» Task brief
From the line containing "KEYS2 pin K1: 14 -> 7" through the last line of the material, copy every line exactly, both ends inclusive; do not copy pictures.

Material for this exercise section start

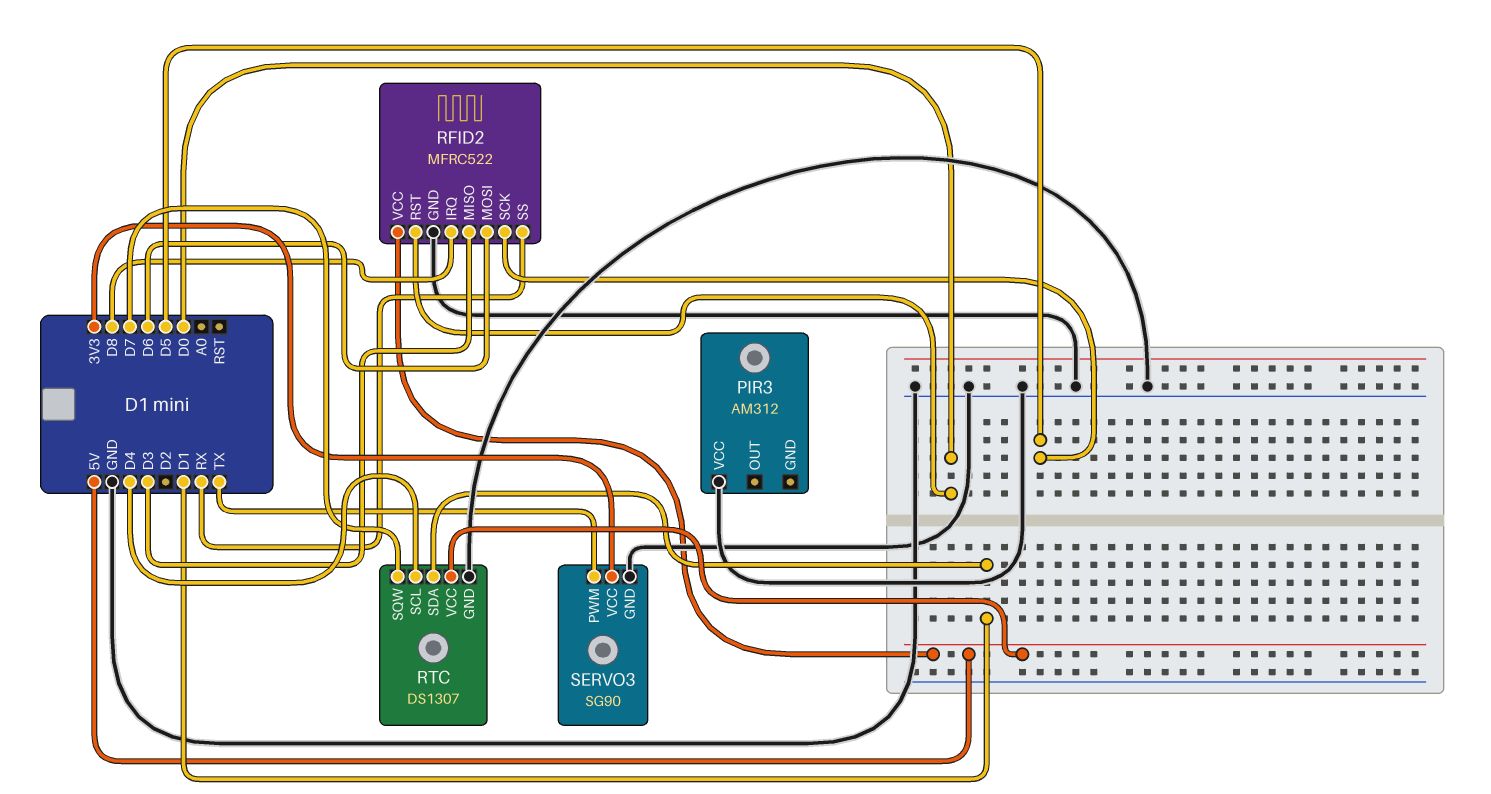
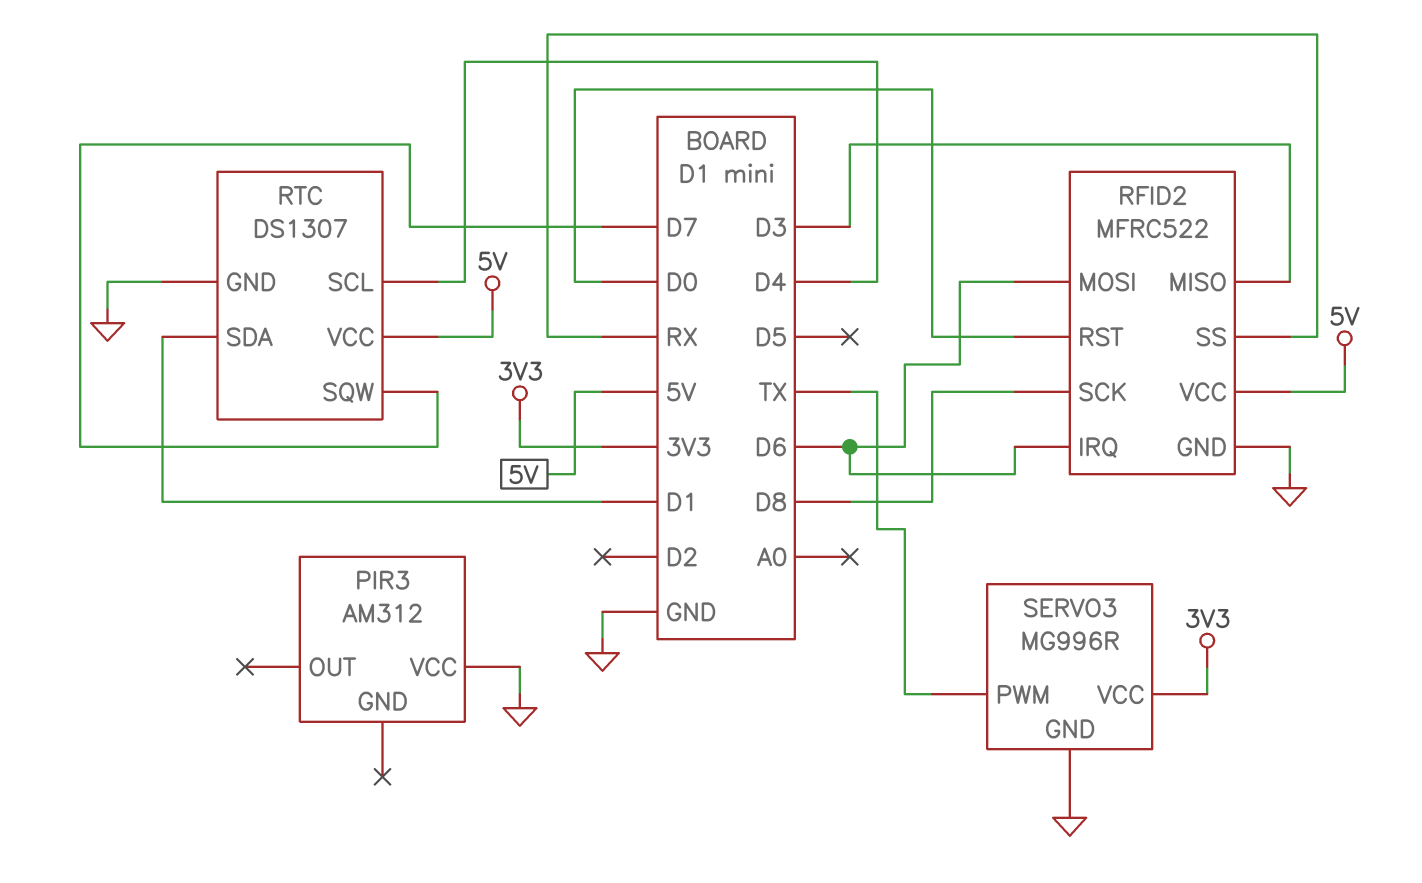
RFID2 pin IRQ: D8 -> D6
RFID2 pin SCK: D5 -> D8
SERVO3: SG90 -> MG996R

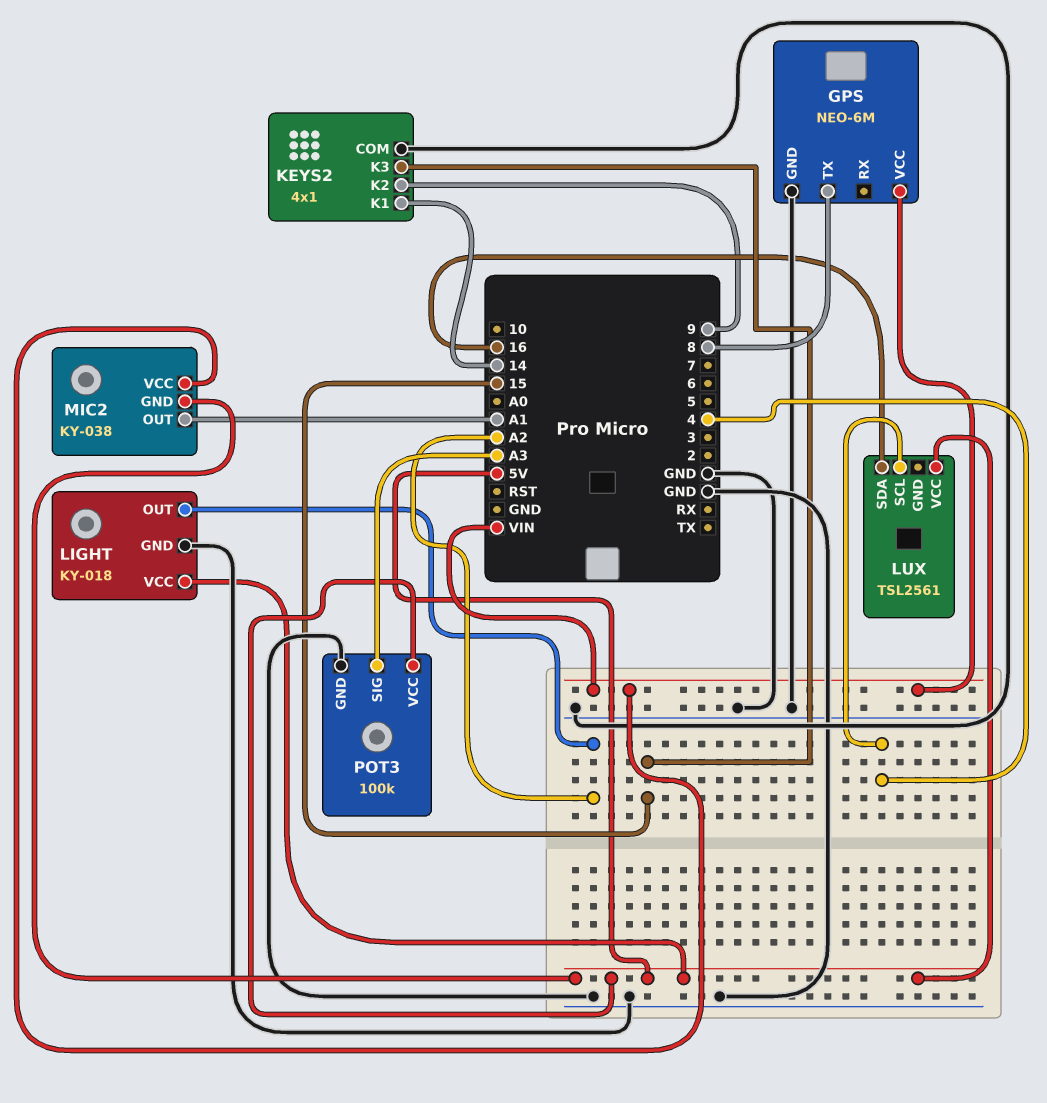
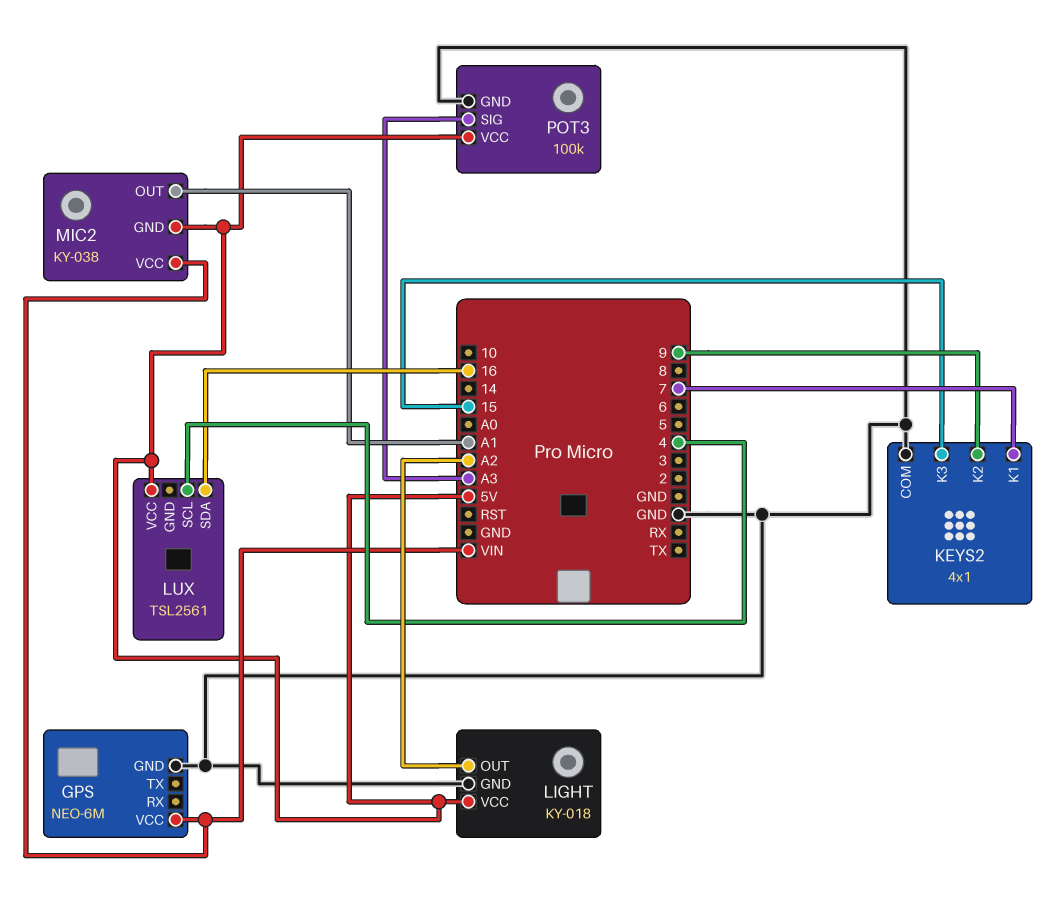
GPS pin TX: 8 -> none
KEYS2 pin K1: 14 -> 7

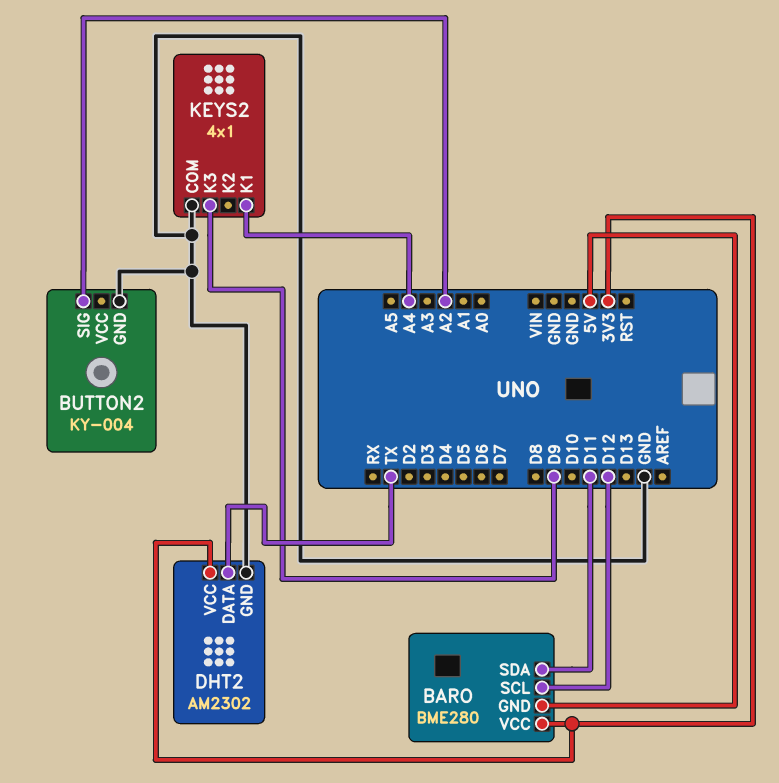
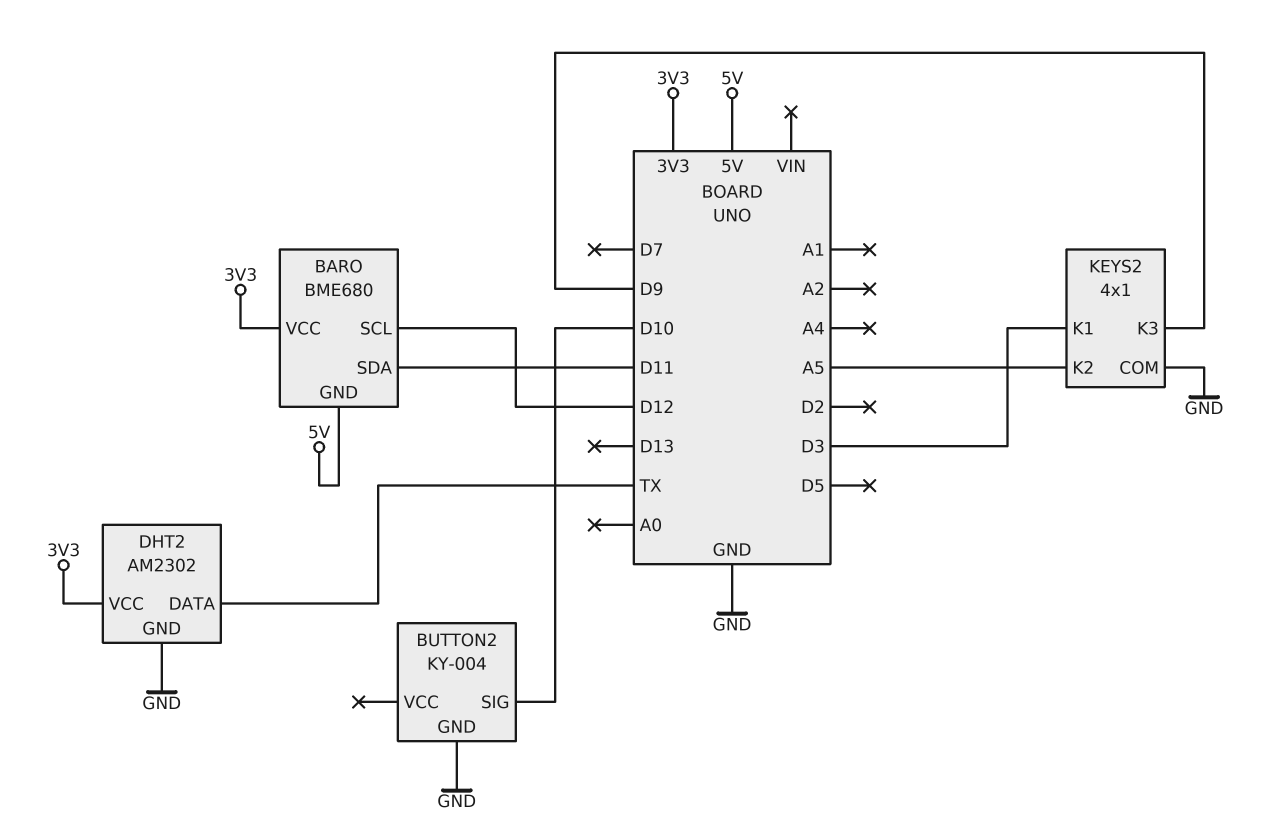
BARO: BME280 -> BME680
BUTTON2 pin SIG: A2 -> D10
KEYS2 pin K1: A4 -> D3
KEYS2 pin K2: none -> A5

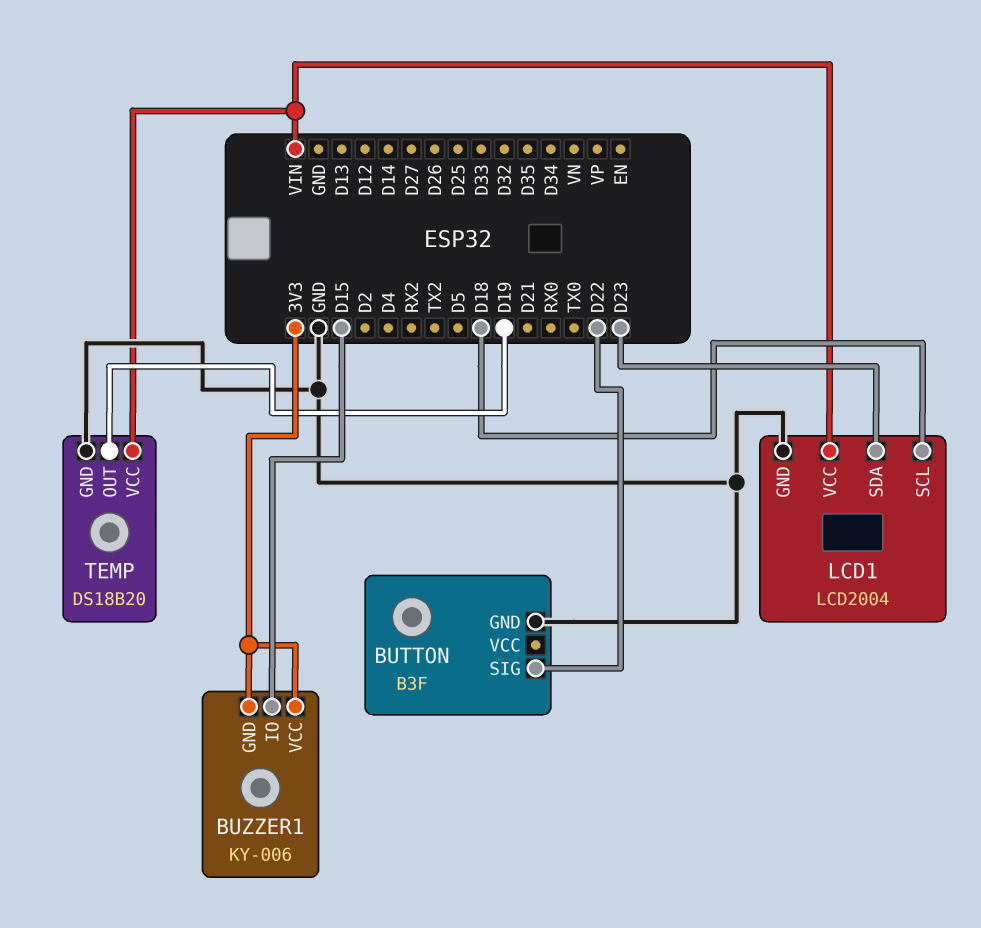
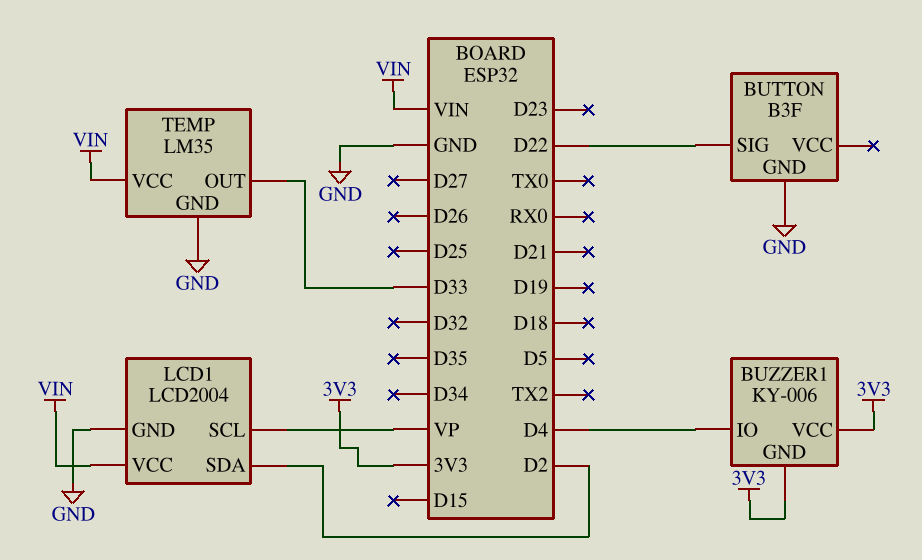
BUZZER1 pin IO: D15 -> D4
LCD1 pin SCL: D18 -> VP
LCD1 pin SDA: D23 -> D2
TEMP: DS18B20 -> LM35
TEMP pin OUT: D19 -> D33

Material for this exercise section end

» Result of this exercise
KEYS2 pin K1: 14 -> 7

BARO: BME280 -> BME680
BUTTON2 pin SIG: A2 -> D10
KEYS2 pin K1: A4 -> D3
KEYS2 pin K2: none -> A5

BUZZER1 pin IO: D15 -> D4
LCD1 pin SCL: D18 -> VP
LCD1 pin SDA: D23 -> D2
TEMP: DS18B20 -> LM35
TEMP pin OUT: D19 -> D33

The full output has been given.